* [The data]
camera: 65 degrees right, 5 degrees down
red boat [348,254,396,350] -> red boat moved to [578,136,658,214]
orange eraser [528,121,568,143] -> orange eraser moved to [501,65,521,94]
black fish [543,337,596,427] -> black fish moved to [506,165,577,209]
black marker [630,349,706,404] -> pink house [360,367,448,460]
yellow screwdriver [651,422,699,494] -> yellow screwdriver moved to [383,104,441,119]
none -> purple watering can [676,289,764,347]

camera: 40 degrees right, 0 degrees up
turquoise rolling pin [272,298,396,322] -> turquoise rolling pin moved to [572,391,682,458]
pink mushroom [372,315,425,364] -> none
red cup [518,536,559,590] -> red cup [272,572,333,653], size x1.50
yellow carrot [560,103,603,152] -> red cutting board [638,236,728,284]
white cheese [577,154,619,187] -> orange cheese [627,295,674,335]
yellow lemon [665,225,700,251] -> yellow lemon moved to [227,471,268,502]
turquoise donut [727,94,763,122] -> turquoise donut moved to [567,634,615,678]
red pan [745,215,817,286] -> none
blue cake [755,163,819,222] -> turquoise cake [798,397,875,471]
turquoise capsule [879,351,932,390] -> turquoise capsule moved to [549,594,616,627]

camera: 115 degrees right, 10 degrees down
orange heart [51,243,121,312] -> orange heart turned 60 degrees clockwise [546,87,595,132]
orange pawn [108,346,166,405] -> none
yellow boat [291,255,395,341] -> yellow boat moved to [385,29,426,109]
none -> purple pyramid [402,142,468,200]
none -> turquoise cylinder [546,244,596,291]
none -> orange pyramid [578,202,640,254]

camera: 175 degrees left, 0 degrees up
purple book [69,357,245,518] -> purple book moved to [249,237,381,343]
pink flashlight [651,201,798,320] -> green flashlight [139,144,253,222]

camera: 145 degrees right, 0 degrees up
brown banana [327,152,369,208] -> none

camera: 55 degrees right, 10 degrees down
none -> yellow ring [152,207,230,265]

* [Exercise] The records are to be retyped exactly. No line may be skipped.

* [Result of this task]
camera: 65 degrees right, 5 degrees down
red boat [348,254,396,350] -> red boat moved to [578,136,658,214]
orange eraser [528,121,568,143] -> orange eraser moved to [501,65,521,94]
black fish [543,337,596,427] -> black fish moved to [506,165,577,209]
black marker [630,349,706,404] -> pink house [360,367,448,460]
yellow screwdriver [651,422,699,494] -> yellow screwdriver moved to [383,104,441,119]
none -> purple watering can [676,289,764,347]

camera: 40 degrees right, 0 degrees up
turquoise rolling pin [272,298,396,322] -> turquoise rolling pin moved to [572,391,682,458]
pink mushroom [372,315,425,364] -> none
red cup [518,536,559,590] -> red cup [272,572,333,653], size x1.50
yellow carrot [560,103,603,152] -> red cutting board [638,236,728,284]
white cheese [577,154,619,187] -> orange cheese [627,295,674,335]
yellow lemon [665,225,700,251] -> yellow lemon moved to [227,471,268,502]
turquoise donut [727,94,763,122] -> turquoise donut moved to [567,634,615,678]
red pan [745,215,817,286] -> none
blue cake [755,163,819,222] -> turquoise cake [798,397,875,471]
turquoise capsule [879,351,932,390] -> turquoise capsule moved to [549,594,616,627]

camera: 115 degrees right, 10 degrees down
orange heart [51,243,121,312] -> orange heart turned 60 degrees clockwise [546,87,595,132]
orange pawn [108,346,166,405] -> none
yellow boat [291,255,395,341] -> yellow boat moved to [385,29,426,109]
none -> purple pyramid [402,142,468,200]
none -> turquoise cylinder [546,244,596,291]
none -> orange pyramid [578,202,640,254]

camera: 175 degrees left, 0 degrees up
purple book [69,357,245,518] -> purple book moved to [249,237,381,343]
pink flashlight [651,201,798,320] -> green flashlight [139,144,253,222]

camera: 145 degrees right, 0 degrees up
brown banana [327,152,369,208] -> none

camera: 55 degrees right, 10 degrees down
none -> yellow ring [152,207,230,265]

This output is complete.